---- Collected material

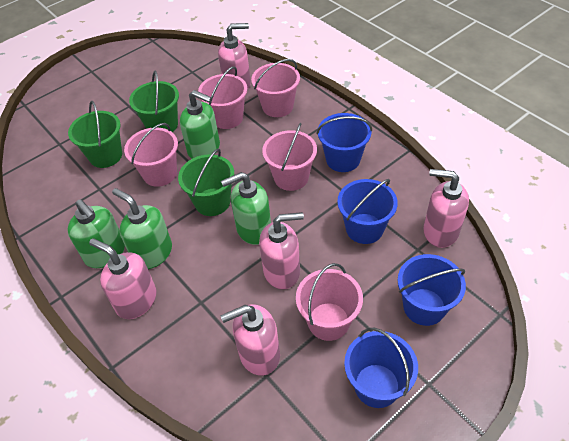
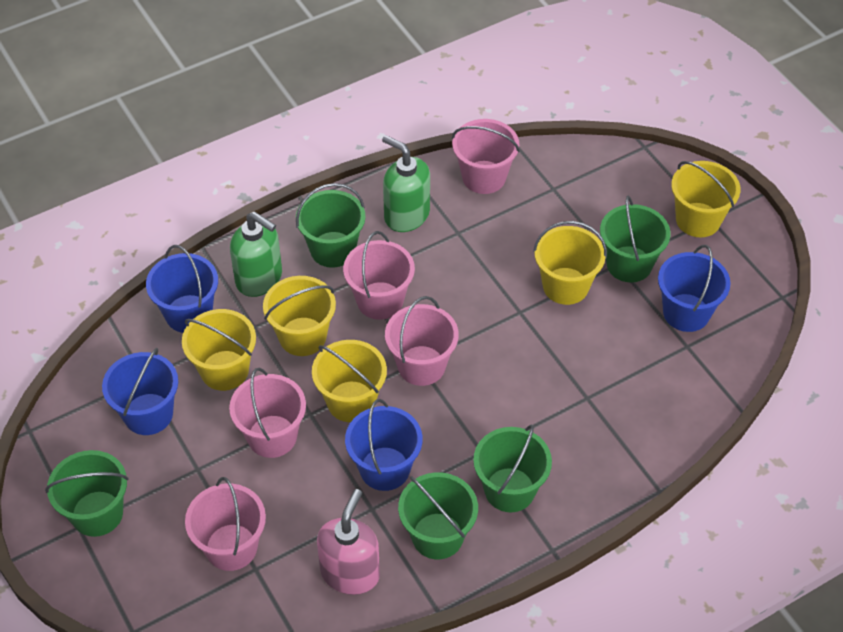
green bucket: 3 -> 5
green soap dispenser: 4 -> 2
pink soap dispenser: 5 -> 1
yellow bucket: 0 -> 5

--------

Task goal >> Among the lines above, find those with the string "soap" and copy them.

Written response >>
green soap dispenser: 4 -> 2
pink soap dispenser: 5 -> 1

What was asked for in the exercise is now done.